[[ DATASET EXCERPT open ]]
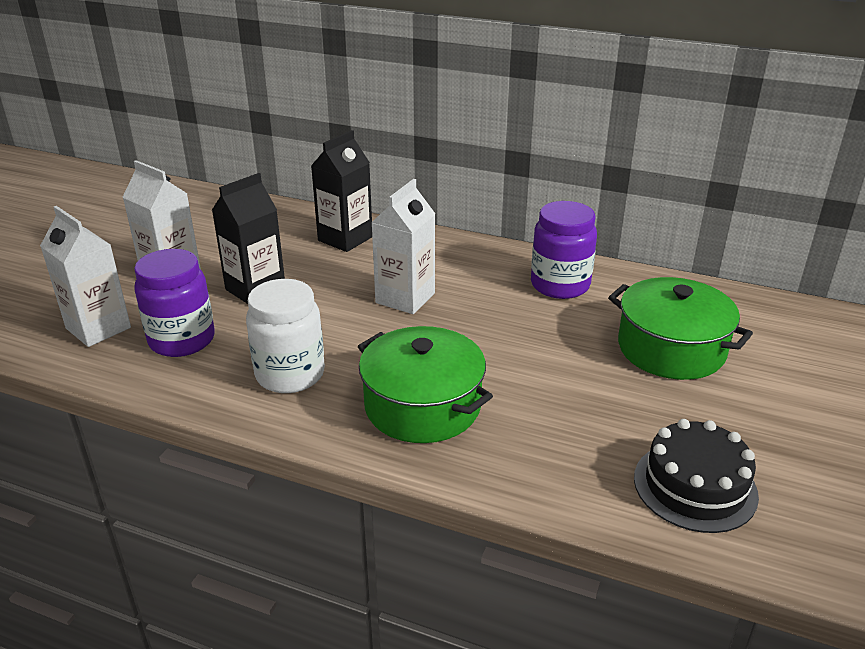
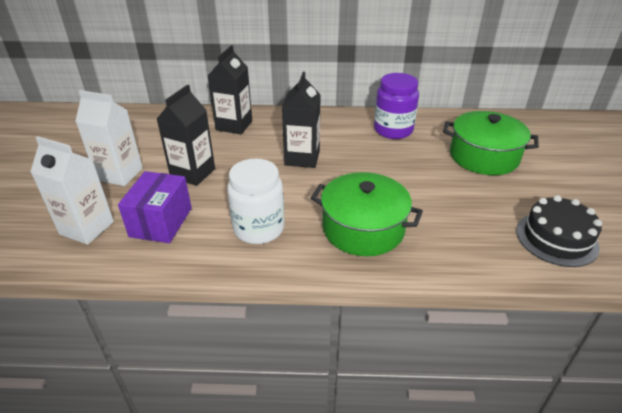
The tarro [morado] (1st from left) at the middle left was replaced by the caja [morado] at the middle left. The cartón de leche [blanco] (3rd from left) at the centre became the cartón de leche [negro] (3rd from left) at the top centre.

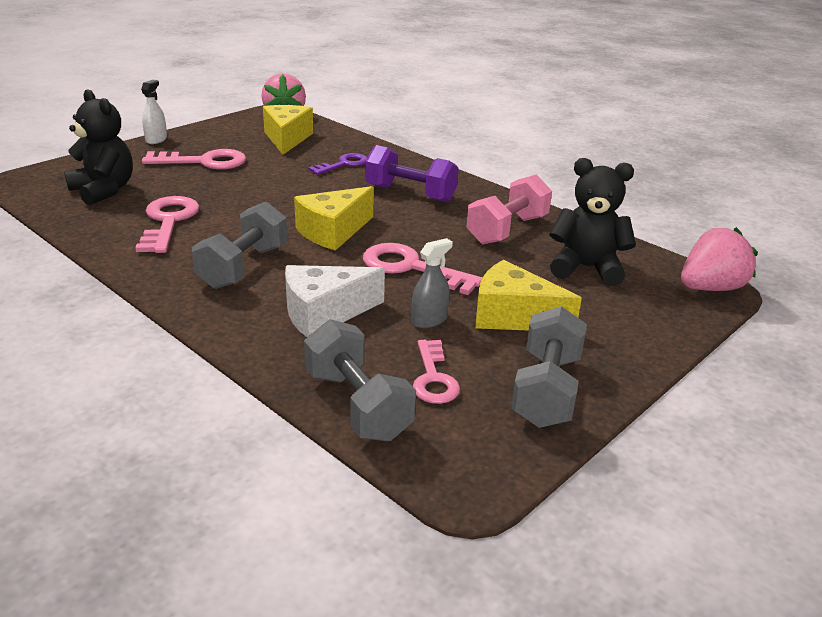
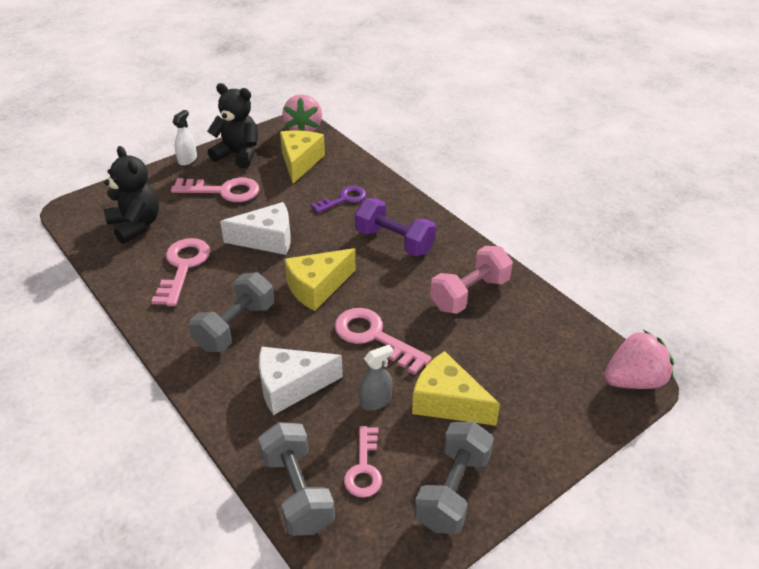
The queso [blanco] (1st from left) at the centre appeared. The osito [negro] (2nd from left) moved from the middle right to the top left.

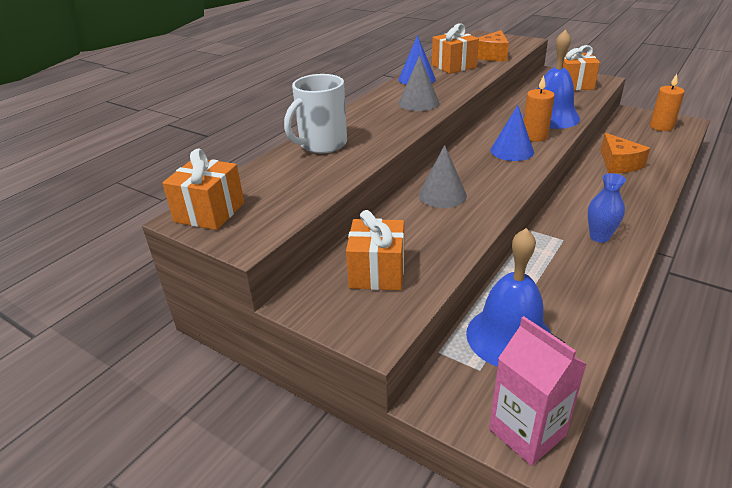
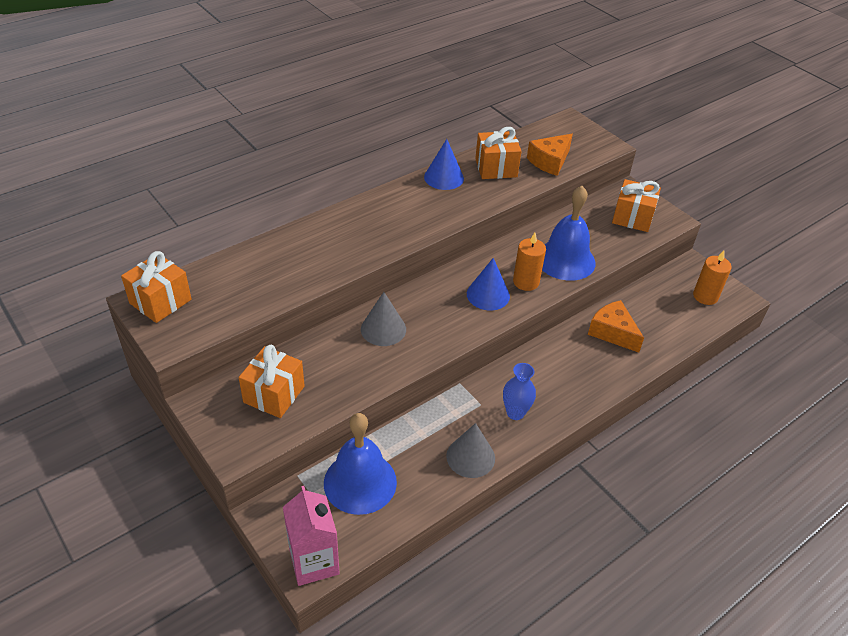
The taza [blanco] at the top centre disappeared. The cono [gris] (1st from left in the first image) moved from the top centre to the bottom centre. The queso [naranja] (2nd from left) at the top right turned 135 degrees clockwise.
[[ DATASET EXCERPT closed ]]
** REQUIREMENT **
Would you please output only the lines from the start of the material above up to and including the line with "The queso [blanco]", exactly as they appear and without pictures?

** REPLY **
The tarro [morado] (1st from left) at the middle left was replaced by the caja [morado] at the middle left. The cartón de leche [blanco] (3rd from left) at the centre became the cartón de leche [negro] (3rd from left) at the top centre.

The queso [blanco] (1st from left) at the centre appeared. The osito [negro] (2nd from left) moved from the middle right to the top left.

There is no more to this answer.